### AIM OF THE EXERCISE
Output the data verbatim, with nothing added or dropped.

-------- DATA UNDER STUDY

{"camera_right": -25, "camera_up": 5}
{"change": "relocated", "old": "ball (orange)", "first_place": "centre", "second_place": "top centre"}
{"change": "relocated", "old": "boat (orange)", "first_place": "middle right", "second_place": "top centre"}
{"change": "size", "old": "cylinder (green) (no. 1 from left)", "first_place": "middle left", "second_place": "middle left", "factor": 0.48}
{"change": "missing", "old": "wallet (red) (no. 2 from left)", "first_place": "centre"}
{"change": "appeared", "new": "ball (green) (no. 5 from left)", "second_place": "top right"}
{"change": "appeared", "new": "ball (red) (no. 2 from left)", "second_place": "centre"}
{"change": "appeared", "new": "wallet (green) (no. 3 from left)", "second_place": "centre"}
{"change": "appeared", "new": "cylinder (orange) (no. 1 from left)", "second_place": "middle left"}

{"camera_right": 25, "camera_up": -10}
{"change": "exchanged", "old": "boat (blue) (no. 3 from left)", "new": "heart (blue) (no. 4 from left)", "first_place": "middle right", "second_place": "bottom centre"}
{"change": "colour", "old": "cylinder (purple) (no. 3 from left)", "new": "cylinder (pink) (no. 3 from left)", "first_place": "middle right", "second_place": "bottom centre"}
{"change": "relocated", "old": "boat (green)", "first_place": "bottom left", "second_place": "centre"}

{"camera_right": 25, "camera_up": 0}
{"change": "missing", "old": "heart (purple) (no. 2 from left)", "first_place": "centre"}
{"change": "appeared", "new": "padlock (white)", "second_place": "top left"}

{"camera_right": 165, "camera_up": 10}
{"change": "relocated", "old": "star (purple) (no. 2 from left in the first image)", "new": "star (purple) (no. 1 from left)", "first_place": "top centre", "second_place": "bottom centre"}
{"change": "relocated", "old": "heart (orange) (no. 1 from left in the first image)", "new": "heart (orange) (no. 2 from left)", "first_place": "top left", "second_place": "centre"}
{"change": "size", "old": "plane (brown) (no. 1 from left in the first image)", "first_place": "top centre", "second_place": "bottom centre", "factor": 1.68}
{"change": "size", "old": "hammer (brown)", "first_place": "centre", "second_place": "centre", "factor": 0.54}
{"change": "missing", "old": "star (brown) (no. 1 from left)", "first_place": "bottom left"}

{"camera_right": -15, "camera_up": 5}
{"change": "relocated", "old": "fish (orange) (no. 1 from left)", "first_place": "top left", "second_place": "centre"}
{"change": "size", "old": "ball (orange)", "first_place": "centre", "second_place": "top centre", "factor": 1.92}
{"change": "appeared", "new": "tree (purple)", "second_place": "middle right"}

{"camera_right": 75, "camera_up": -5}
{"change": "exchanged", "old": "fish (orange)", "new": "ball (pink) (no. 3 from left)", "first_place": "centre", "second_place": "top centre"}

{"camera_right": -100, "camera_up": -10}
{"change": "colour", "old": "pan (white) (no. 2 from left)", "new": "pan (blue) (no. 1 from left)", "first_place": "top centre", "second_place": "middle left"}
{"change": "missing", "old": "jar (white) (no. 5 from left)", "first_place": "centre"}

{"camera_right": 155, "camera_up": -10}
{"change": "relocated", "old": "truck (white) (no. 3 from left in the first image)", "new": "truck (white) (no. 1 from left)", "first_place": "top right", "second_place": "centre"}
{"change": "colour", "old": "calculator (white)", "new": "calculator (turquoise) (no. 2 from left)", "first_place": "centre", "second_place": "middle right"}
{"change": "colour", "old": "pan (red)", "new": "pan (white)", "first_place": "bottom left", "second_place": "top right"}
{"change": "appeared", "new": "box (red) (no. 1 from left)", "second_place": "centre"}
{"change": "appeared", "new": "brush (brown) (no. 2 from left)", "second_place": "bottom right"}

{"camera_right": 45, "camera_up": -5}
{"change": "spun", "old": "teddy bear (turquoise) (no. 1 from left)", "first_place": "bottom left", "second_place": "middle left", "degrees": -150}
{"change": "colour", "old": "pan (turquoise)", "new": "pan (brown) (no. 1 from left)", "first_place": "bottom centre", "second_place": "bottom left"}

----------------

### TASK RESPONSE
{"camera_right": -25, "camera_up": 5}
{"change": "relocated", "old": "ball (orange)", "first_place": "centre", "second_place": "top centre"}
{"change": "relocated", "old": "boat (orange)", "first_place": "middle right", "second_place": "top centre"}
{"change": "size", "old": "cylinder (green) (no. 1 from left)", "first_place": "middle left", "second_place": "middle left", "factor": 0.48}
{"change": "missing", "old": "wallet (red) (no. 2 from left)", "first_place": "centre"}
{"change": "appeared", "new": "ball (green) (no. 5 from left)", "second_place": "top right"}
{"change": "appeared", "new": "ball (red) (no. 2 from left)", "second_place": "centre"}
{"change": "appeared", "new": "wallet (green) (no. 3 from left)", "second_place": "centre"}
{"change": "appeared", "new": "cylinder (orange) (no. 1 from left)", "second_place": "middle left"}

{"camera_right": 25, "camera_up": -10}
{"change": "exchanged", "old": "boat (blue) (no. 3 from left)", "new": "heart (blue) (no. 4 from left)", "first_place": "middle right", "second_place": "bottom centre"}
{"change": "colour", "old": "cylinder (purple) (no. 3 from left)", "new": "cylinder (pink) (no. 3 from left)", "first_place": "middle right", "second_place": "bottom centre"}
{"change": "relocated", "old": "boat (green)", "first_place": "bottom left", "second_place": "centre"}

{"camera_right": 25, "camera_up": 0}
{"change": "missing", "old": "heart (purple) (no. 2 from left)", "first_place": "centre"}
{"change": "appeared", "new": "padlock (white)", "second_place": "top left"}

{"camera_right": 165, "camera_up": 10}
{"change": "relocated", "old": "star (purple) (no. 2 from left in the first image)", "new": "star (purple) (no. 1 from left)", "first_place": "top centre", "second_place": "bottom centre"}
{"change": "relocated", "old": "heart (orange) (no. 1 from left in the first image)", "new": "heart (orange) (no. 2 from left)", "first_place": "top left", "second_place": "centre"}
{"change": "size", "old": "plane (brown) (no. 1 from left in the first image)", "first_place": "top centre", "second_place": "bottom centre", "factor": 1.68}
{"change": "size", "old": "hammer (brown)", "first_place": "centre", "second_place": "centre", "factor": 0.54}
{"change": "missing", "old": "star (brown) (no. 1 from left)", "first_place": "bottom left"}

{"camera_right": -15, "camera_up": 5}
{"change": "relocated", "old": "fish (orange) (no. 1 from left)", "first_place": "top left", "second_place": "centre"}
{"change": "size", "old": "ball (orange)", "first_place": "centre", "second_place": "top centre", "factor": 1.92}
{"change": "appeared", "new": "tree (purple)", "second_place": "middle right"}

{"camera_right": 75, "camera_up": -5}
{"change": "exchanged", "old": "fish (orange)", "new": "ball (pink) (no. 3 from left)", "first_place": "centre", "second_place": "top centre"}

{"camera_right": -100, "camera_up": -10}
{"change": "colour", "old": "pan (white) (no. 2 from left)", "new": "pan (blue) (no. 1 from left)", "first_place": "top centre", "second_place": "middle left"}
{"change": "missing", "old": "jar (white) (no. 5 from left)", "first_place": "centre"}

{"camera_right": 155, "camera_up": -10}
{"change": "relocated", "old": "truck (white) (no. 3 from left in the first image)", "new": "truck (white) (no. 1 from left)", "first_place": "top right", "second_place": "centre"}
{"change": "colour", "old": "calculator (white)", "new": "calculator (turquoise) (no. 2 from left)", "first_place": "centre", "second_place": "middle right"}
{"change": "colour", "old": "pan (red)", "new": "pan (white)", "first_place": "bottom left", "second_place": "top right"}
{"change": "appeared", "new": "box (red) (no. 1 from left)", "second_place": "centre"}
{"change": "appeared", "new": "brush (brown) (no. 2 from left)", "second_place": "bottom right"}

{"camera_right": 45, "camera_up": -5}
{"change": "spun", "old": "teddy bear (turquoise) (no. 1 from left)", "first_place": "bottom left", "second_place": "middle left", "degrees": -150}
{"change": "colour", "old": "pan (turquoise)", "new": "pan (brown) (no. 1 from left)", "first_place": "bottom centre", "second_place": "bottom left"}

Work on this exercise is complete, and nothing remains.